Exercise objective:
Please show every line in the entries below that contains the string "indexed".

Exercise materials:
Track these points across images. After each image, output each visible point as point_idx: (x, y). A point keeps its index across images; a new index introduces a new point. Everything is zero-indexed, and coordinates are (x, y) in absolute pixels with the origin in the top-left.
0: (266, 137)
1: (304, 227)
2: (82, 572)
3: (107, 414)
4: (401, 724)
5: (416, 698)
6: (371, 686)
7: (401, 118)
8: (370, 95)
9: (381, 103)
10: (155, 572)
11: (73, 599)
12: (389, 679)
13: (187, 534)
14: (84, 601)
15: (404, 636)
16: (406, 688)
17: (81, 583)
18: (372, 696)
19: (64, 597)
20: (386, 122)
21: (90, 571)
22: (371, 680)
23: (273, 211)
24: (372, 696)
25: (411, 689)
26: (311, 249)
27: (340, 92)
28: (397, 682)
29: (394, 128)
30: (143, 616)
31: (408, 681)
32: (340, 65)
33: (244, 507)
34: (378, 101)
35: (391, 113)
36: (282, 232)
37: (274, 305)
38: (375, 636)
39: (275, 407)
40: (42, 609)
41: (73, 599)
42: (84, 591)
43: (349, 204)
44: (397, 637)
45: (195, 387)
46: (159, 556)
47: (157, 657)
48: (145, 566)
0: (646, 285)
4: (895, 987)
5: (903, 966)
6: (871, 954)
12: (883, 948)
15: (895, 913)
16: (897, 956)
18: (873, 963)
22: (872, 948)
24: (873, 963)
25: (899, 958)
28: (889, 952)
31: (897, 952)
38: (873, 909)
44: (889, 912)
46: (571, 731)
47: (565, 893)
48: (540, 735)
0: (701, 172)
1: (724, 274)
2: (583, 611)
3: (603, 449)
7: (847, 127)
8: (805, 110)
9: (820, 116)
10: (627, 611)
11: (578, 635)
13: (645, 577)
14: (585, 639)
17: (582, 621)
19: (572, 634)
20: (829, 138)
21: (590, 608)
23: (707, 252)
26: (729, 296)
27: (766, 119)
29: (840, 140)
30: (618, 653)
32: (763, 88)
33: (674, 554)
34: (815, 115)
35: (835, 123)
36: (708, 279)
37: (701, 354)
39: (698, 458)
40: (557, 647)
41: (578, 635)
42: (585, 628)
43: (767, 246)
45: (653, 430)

Finished answer:
Track these points across images. After each image, output each visible point as point_idx: (x, y). A point keeps its index across images; a new index introduces a new point. Everything is zero-indexed, and coordinates are (x, y) in absolute pixels with the origin in the top-left.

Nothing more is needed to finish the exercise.